Stated task: Locate each line of the records below that contains the string "kern", and copy those lines out.

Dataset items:

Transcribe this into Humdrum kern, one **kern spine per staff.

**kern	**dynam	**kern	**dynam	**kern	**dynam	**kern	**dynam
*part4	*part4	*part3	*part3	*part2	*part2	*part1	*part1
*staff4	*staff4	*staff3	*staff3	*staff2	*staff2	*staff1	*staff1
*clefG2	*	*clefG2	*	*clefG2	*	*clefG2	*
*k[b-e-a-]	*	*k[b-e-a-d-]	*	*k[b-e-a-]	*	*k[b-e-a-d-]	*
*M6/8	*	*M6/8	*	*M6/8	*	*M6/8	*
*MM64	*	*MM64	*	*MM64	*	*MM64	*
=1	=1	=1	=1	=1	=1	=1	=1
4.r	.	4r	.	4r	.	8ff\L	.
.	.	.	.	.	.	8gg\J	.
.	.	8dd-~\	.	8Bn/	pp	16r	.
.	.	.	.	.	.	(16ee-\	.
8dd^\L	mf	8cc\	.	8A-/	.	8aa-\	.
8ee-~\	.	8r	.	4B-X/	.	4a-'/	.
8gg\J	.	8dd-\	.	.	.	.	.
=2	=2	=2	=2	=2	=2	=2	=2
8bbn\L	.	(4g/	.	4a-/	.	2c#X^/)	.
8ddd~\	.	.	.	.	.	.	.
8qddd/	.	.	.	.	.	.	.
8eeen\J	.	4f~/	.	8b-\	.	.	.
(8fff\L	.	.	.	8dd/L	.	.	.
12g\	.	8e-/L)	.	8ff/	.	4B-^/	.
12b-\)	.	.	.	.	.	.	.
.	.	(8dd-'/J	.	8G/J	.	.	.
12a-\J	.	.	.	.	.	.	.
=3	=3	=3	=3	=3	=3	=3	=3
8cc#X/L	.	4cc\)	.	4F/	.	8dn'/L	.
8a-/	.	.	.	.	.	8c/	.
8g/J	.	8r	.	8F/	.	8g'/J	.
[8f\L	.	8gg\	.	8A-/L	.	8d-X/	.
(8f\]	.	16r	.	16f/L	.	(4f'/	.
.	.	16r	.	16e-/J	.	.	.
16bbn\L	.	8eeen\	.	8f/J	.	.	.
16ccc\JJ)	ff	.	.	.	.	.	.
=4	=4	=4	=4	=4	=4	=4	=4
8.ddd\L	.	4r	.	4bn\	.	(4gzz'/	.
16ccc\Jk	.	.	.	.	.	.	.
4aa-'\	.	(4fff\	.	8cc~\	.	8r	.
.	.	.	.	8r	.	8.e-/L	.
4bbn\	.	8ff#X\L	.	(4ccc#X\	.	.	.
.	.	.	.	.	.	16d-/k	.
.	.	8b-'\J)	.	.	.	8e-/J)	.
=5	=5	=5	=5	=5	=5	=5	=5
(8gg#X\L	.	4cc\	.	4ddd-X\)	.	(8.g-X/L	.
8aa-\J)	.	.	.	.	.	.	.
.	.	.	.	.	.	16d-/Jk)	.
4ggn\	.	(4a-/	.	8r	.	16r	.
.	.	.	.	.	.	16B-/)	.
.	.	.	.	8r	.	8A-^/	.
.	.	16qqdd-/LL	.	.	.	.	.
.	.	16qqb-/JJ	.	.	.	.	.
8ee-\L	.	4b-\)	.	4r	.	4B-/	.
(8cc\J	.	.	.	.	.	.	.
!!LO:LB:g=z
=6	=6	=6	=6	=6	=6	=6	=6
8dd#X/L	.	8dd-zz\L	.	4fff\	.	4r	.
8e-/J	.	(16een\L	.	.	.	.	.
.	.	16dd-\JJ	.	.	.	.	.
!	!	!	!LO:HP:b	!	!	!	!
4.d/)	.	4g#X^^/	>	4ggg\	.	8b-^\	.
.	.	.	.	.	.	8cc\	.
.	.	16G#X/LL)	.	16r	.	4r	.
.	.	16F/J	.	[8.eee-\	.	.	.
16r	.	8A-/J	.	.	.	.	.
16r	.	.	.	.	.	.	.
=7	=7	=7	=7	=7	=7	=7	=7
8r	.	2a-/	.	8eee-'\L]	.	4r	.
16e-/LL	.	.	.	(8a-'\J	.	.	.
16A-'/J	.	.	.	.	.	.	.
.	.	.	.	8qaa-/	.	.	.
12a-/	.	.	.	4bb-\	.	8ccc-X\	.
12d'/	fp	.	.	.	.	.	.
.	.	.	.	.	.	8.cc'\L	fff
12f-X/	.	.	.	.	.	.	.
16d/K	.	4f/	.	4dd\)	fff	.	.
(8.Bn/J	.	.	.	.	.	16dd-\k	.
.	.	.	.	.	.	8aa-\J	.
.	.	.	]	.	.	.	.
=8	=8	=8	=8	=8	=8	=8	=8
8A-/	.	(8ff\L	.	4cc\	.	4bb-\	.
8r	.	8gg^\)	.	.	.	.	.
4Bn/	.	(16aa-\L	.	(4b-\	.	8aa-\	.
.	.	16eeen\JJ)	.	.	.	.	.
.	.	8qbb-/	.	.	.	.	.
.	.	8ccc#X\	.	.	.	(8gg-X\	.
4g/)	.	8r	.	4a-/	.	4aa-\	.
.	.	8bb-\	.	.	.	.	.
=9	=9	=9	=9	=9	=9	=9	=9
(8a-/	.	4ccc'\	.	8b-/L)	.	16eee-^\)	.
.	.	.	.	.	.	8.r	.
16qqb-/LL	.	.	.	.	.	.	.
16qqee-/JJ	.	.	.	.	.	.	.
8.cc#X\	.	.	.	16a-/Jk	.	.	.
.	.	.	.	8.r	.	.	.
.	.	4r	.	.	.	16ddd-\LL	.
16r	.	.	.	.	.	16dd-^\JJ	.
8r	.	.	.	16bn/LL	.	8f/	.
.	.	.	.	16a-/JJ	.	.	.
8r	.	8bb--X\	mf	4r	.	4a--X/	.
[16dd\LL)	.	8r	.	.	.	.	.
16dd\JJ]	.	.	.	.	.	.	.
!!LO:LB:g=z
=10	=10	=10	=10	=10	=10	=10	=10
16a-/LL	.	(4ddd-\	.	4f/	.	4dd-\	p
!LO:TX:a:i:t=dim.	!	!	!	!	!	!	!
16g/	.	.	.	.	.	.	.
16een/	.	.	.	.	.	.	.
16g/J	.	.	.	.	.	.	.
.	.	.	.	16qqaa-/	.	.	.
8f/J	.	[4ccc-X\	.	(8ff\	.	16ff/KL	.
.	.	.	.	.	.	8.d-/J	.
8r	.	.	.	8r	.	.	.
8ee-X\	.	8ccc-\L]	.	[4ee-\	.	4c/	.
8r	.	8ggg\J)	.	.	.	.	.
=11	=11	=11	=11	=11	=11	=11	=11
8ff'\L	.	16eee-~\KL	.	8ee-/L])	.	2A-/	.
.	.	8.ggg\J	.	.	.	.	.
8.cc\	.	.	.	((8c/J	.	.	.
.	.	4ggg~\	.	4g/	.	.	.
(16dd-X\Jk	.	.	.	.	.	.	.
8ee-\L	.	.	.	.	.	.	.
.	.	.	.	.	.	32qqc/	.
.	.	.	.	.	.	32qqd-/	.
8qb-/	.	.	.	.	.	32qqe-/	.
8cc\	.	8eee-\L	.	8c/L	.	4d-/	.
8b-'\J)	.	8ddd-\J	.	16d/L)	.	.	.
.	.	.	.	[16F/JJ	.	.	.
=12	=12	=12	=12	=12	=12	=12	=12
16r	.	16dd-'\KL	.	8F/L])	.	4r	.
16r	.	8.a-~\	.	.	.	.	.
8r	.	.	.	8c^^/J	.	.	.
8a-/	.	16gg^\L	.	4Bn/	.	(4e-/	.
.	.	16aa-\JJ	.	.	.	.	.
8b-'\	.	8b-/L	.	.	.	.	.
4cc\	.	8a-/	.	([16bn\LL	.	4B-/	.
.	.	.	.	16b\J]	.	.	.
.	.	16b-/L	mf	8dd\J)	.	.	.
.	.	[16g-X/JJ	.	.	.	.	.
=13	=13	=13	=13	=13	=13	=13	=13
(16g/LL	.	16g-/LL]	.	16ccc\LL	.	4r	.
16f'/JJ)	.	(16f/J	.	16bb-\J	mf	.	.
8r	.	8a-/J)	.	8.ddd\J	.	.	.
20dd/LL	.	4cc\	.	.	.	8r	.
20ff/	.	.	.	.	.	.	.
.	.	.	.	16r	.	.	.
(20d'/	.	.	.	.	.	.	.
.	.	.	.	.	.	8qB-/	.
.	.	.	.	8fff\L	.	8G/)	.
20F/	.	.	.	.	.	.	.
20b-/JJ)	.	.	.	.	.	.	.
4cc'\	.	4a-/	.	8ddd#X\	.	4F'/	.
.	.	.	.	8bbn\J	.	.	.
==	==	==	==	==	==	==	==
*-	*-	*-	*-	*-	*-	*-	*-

In response:
Transcribe this into Humdrum kern, one **kern spine per staff.
**kern	**dynam	**kern	**dynam	**kern	**dynam	**kern	**dynam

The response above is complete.